Your task is to reproduce exactly the lines that run from the beginning of the data through the line where "blue 1x1 brick [161,341,187,368]" appears.
= = = = = = =
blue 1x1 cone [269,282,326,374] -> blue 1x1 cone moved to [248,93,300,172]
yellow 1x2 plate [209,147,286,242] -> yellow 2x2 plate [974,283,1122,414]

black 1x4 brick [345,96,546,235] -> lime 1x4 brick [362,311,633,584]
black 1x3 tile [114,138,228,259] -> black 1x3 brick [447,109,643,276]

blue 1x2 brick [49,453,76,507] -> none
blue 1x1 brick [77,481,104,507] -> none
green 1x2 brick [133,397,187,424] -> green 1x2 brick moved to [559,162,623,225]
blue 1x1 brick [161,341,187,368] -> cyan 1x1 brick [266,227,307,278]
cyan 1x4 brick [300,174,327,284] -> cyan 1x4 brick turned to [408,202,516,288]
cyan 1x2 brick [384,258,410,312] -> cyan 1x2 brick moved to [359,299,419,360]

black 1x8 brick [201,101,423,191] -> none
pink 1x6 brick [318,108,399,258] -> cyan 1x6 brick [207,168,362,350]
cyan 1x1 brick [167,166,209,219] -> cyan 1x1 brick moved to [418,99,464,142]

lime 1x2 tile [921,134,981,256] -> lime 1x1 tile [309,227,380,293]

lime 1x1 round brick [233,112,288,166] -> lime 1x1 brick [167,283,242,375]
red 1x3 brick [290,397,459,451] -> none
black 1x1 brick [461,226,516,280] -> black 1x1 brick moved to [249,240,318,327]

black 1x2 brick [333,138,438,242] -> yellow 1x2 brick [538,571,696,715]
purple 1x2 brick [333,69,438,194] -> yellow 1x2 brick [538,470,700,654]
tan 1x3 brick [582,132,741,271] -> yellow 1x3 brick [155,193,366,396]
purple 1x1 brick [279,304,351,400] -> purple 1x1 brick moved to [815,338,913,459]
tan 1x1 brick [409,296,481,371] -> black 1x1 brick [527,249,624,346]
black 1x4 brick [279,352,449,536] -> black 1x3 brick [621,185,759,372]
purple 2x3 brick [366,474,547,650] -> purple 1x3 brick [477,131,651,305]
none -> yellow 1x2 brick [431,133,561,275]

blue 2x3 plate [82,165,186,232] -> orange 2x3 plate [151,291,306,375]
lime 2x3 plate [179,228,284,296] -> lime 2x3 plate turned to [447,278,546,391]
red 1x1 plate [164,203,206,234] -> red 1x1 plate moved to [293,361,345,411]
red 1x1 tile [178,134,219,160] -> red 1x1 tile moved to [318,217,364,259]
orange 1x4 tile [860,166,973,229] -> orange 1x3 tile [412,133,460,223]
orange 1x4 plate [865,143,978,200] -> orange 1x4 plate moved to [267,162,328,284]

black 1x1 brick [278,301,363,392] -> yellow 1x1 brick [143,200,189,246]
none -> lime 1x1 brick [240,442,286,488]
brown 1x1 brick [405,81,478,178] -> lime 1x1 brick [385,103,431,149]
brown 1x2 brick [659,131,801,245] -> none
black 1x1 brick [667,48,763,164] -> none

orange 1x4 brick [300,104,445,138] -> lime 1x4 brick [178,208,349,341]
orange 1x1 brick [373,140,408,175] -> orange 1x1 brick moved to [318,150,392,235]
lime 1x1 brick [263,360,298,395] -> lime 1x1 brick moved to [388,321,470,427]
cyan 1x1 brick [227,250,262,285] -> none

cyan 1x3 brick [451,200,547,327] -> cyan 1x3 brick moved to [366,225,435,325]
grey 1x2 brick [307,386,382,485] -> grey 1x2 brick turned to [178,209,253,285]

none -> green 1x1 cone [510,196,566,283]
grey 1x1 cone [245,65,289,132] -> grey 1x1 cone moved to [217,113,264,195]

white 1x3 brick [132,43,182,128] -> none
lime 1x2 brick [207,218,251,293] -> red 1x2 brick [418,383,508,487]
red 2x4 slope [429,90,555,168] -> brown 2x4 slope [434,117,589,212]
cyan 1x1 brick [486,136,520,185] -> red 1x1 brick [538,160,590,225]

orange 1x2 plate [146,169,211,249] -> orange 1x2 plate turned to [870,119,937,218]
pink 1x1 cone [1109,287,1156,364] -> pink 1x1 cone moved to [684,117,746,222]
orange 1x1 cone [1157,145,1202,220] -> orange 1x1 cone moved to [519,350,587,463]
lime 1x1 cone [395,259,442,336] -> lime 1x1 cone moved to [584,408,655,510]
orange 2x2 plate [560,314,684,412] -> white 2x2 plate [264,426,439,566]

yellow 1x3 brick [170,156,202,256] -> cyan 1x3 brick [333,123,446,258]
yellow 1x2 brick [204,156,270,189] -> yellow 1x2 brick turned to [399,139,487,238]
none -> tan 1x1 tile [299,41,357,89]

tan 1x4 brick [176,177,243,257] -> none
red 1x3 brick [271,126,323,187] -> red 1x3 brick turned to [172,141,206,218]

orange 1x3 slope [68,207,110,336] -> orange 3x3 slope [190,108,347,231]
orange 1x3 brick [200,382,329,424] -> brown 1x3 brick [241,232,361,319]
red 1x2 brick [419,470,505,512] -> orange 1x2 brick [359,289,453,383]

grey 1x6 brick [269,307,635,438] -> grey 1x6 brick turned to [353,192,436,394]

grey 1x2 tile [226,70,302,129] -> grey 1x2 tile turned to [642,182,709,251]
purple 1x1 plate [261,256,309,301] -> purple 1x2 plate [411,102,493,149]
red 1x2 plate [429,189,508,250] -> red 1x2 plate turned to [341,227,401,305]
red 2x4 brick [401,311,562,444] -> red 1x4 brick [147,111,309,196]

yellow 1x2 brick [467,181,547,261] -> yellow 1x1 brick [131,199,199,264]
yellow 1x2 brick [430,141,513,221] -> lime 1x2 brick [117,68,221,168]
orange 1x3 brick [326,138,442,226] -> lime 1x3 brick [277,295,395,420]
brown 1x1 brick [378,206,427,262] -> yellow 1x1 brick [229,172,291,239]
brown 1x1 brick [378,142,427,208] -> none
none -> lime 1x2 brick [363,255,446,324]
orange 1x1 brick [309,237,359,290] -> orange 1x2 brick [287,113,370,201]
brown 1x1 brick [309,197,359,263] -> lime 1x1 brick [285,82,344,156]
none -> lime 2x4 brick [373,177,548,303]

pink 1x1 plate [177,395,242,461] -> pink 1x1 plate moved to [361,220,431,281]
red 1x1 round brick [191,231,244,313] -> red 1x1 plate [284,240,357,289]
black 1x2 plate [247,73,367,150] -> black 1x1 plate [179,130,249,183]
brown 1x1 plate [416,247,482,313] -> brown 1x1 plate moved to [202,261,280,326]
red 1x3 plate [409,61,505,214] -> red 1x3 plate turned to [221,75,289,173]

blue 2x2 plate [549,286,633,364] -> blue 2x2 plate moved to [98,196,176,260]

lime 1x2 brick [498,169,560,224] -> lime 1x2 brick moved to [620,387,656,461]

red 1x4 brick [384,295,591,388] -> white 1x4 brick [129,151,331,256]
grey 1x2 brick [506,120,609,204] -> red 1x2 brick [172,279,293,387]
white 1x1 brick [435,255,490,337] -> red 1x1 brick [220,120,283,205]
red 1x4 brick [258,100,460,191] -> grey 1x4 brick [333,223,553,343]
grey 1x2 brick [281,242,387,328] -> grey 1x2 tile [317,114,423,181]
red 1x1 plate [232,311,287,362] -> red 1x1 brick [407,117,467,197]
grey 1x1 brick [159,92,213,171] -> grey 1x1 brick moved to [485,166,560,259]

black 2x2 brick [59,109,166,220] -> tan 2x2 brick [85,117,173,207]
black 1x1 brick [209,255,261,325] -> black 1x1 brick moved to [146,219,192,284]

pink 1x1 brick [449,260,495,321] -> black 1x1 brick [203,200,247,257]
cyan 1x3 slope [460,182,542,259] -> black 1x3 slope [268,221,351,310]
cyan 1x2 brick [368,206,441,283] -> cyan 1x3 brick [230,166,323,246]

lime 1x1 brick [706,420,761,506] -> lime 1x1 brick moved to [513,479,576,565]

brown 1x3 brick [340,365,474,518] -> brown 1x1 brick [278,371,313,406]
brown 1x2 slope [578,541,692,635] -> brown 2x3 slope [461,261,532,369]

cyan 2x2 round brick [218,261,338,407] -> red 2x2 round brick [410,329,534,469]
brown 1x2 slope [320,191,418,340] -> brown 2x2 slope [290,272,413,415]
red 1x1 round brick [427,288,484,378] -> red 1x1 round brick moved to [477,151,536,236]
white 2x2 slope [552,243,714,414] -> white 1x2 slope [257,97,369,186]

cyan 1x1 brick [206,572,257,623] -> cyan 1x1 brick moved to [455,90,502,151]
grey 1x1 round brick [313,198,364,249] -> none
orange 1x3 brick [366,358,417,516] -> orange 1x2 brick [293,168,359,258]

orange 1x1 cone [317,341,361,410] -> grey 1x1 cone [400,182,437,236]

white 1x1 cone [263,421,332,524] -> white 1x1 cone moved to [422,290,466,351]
= = = = = = =
> [RESULT OF THE EXERCISE]:
blue 1x1 cone [269,282,326,374] -> blue 1x1 cone moved to [248,93,300,172]
yellow 1x2 plate [209,147,286,242] -> yellow 2x2 plate [974,283,1122,414]

black 1x4 brick [345,96,546,235] -> lime 1x4 brick [362,311,633,584]
black 1x3 tile [114,138,228,259] -> black 1x3 brick [447,109,643,276]

blue 1x2 brick [49,453,76,507] -> none
blue 1x1 brick [77,481,104,507] -> none
green 1x2 brick [133,397,187,424] -> green 1x2 brick moved to [559,162,623,225]
blue 1x1 brick [161,341,187,368] -> cyan 1x1 brick [266,227,307,278]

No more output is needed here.